Take from the data every line in which the word "orange" is found.

[[ DATA EXCERPTS, beginning ]]

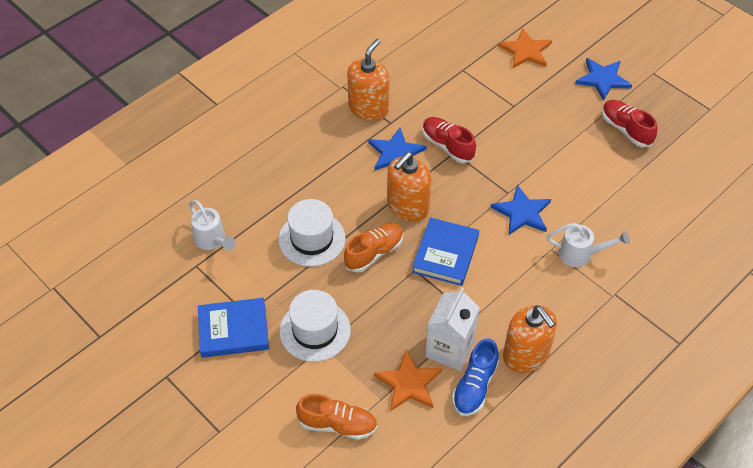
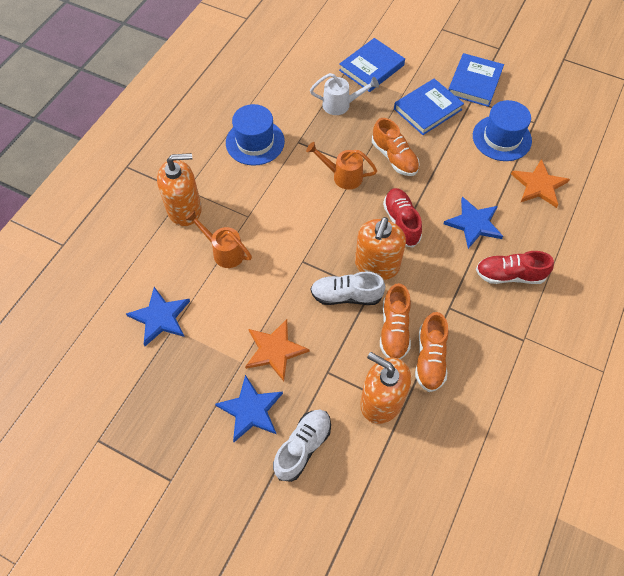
blue book: [198,298,269,358] [412,218,479,286] = 2 -> [339,38,405,92] [394,78,464,135] [448,53,504,107] = 3
blue hat: none = 0 -> [226,104,285,166] [473,100,532,161] = 2
blue shoe: [452,338,499,416] = 1 -> none = 0
orange shoe: [296,394,378,440] [344,223,403,273] = 2 -> [372,118,420,176] [380,283,411,359] [415,312,448,392] = 3
orange watering can: none = 0 -> [185,210,252,268] [306,142,377,190] = 2
white carton: [425,288,480,371] = 1 -> none = 0
white hat: [279,199,345,267] [280,290,351,362] = 2 -> none = 0
white shoe: none = 0 -> [273,410,331,482] [311,272,385,305] = 2
white watering can: [189,200,236,251] [547,223,630,267] = 2 -> [310,73,379,115] = 1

[[ DATA EXCERPTS, end ]]

WRITTEN REPLY:
orange shoe: [296,394,378,440] [344,223,403,273] = 2 -> [372,118,420,176] [380,283,411,359] [415,312,448,392] = 3
orange watering can: none = 0 -> [185,210,252,268] [306,142,377,190] = 2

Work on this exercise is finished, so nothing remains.